* [DATA EXCERPT]:
- Opening Delimiter -

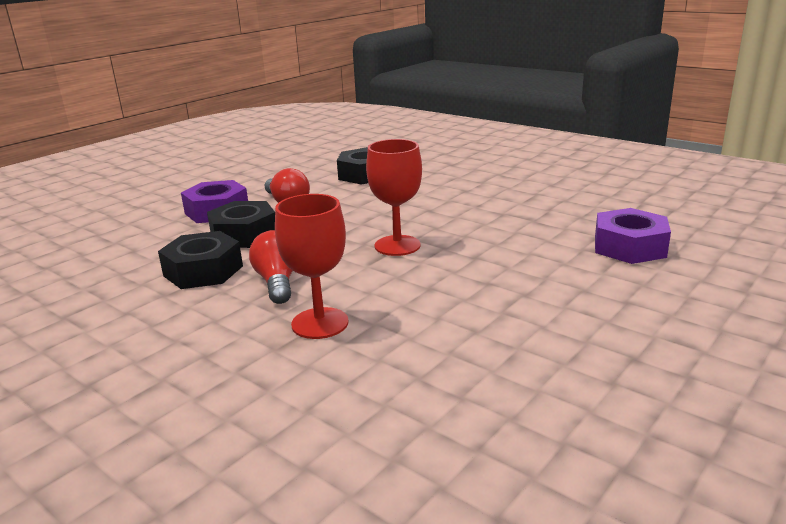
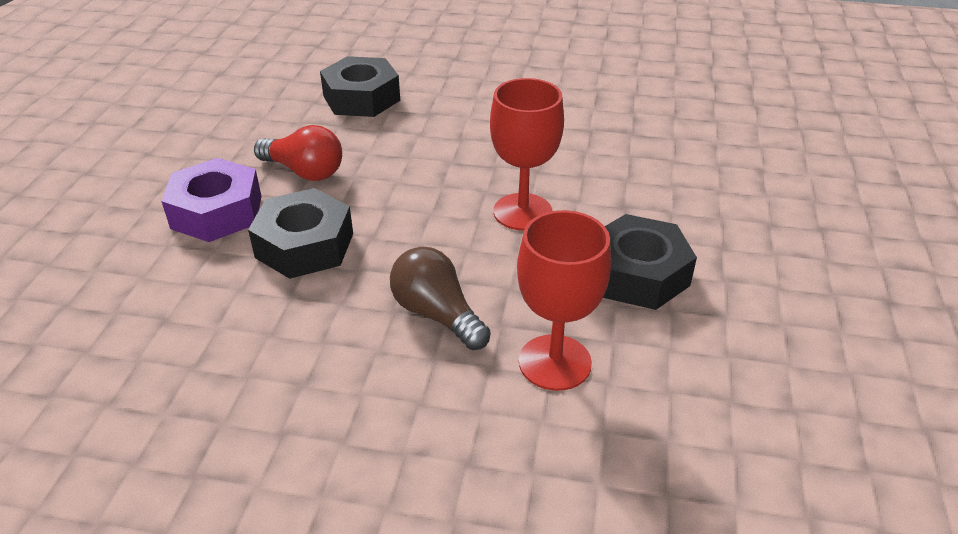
camera: 30 degrees left, 15 degrees up
(203, 271) = (315, 326): black nut -> black nut (637, 274)
(278, 282) = (437, 314): red light bulb -> brown light bulb
(629, 247) = (759, 150): purple nut -> none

- Closing Delimiter -

* [TASK DESCRIPTION]: In the copy, include no pictures; everything else in the material should be written out exactly.

* [TASK OUTPUT]:
camera: 30 degrees left, 15 degrees up
(203, 271) = (315, 326): black nut -> black nut (637, 274)
(278, 282) = (437, 314): red light bulb -> brown light bulb
(629, 247) = (759, 150): purple nut -> none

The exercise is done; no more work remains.